- Assignment:
Starting at the first line of the entries below, restate each line exactly until you reach the line with "(166,245,38,33) to (621,598,37,35)", and print that one too. Leave the pictures out and stop there.

- Data for processing:

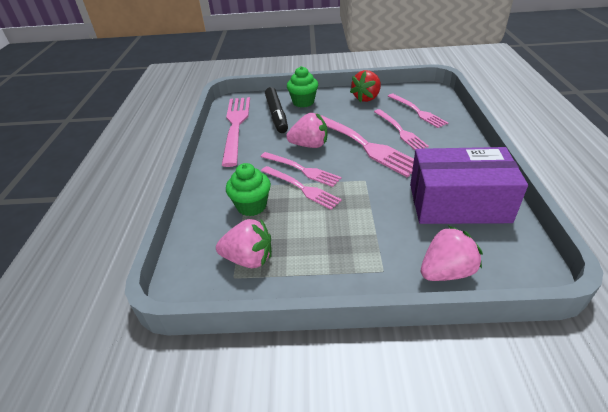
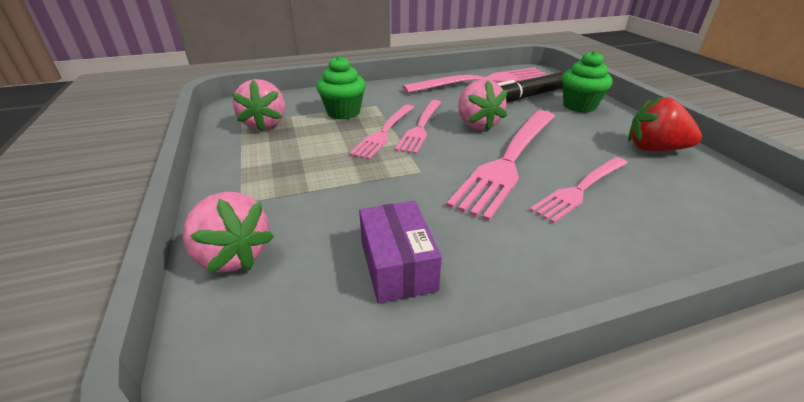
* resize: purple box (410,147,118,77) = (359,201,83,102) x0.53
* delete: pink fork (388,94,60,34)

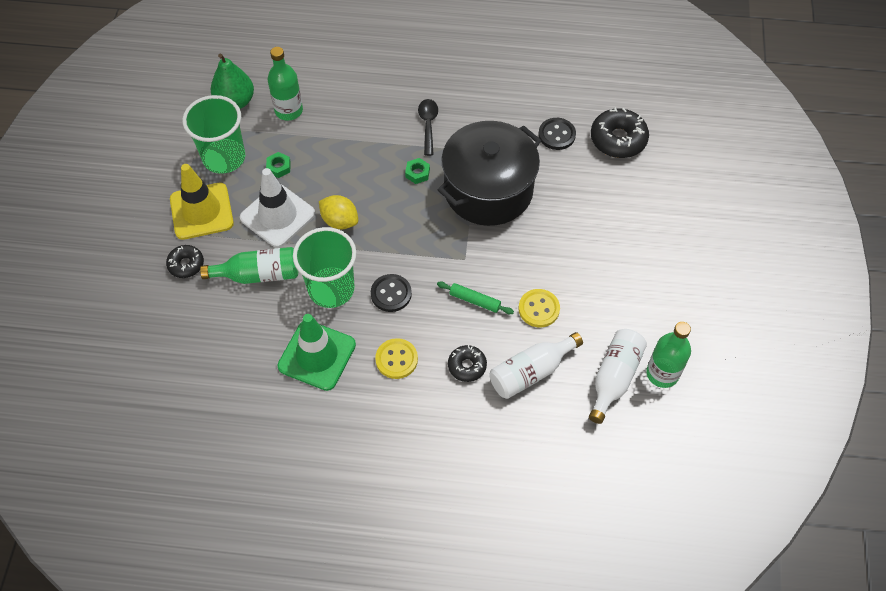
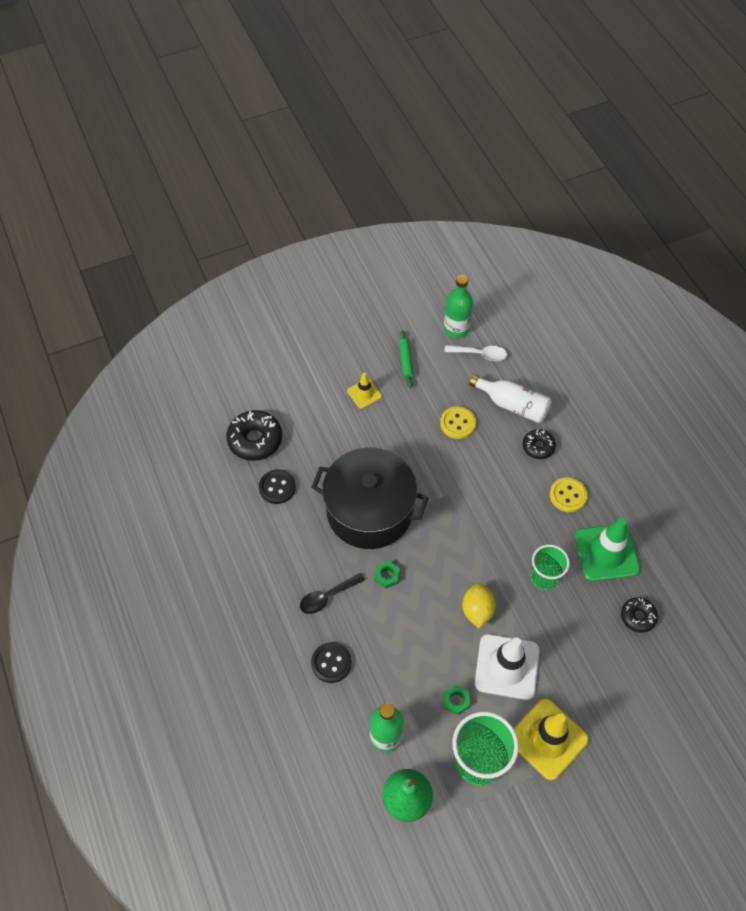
* move: black button (371,274,41,38) to (311,642,41,41)
* insert: yellow traffic cone (347,373,35,36)
* move: green rolling pin (437,282,77,32) to (399,330,15,58)
* replace: white bottle (589,329,58,95) to white spoon (444,345,63,16)
* resize: green cup (293,227,63,81) = (531,544,39,46) x0.64
* move: black donut (166,245,38,33) to (621,598,37,35)
* delete: green bottle (200,247,98,37)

- Result of the exercise:
* resize: purple box (410,147,118,77) = (359,201,83,102) x0.53
* delete: pink fork (388,94,60,34)

* move: black button (371,274,41,38) to (311,642,41,41)
* insert: yellow traffic cone (347,373,35,36)
* move: green rolling pin (437,282,77,32) to (399,330,15,58)
* replace: white bottle (589,329,58,95) to white spoon (444,345,63,16)
* resize: green cup (293,227,63,81) = (531,544,39,46) x0.64
* move: black donut (166,245,38,33) to (621,598,37,35)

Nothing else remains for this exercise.